[Coordinate-based object records]
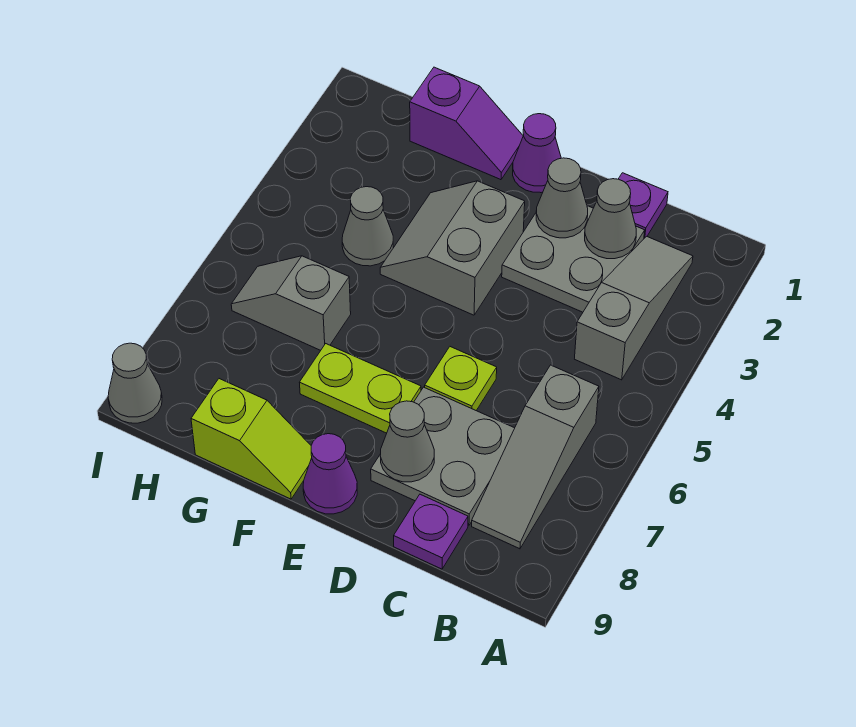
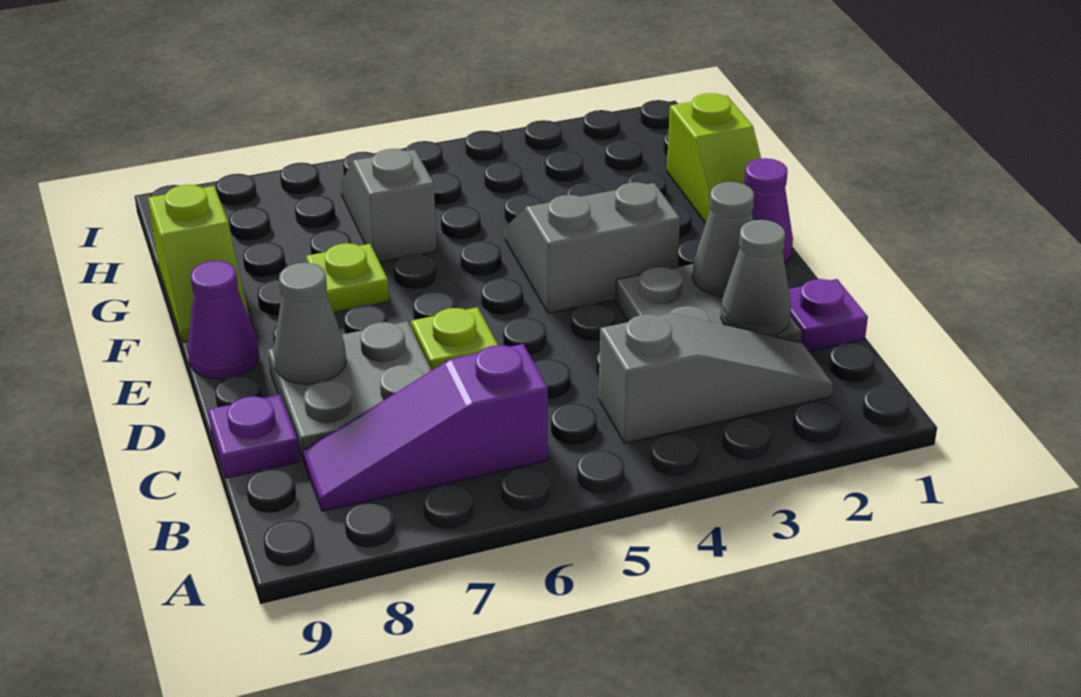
grey slope B6:B8 level 1 top 6 -> purple slope B6:B8 level 1 top 6
lime plate E7:F7 level 1 -> lime plate F7 level 1
purple slope F1:G1 level 1 top G -> lime slope F1:G1 level 1 top G
grey cone G4 level 1 -> none
grey cone I9 level 1 -> none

## Task goal
Where an image appears in the data, skip it, and return the rest verbatim.

## Reply to the exercise
grey slope B6:B8 level 1 top 6 -> purple slope B6:B8 level 1 top 6
lime plate E7:F7 level 1 -> lime plate F7 level 1
purple slope F1:G1 level 1 top G -> lime slope F1:G1 level 1 top G
grey cone G4 level 1 -> none
grey cone I9 level 1 -> none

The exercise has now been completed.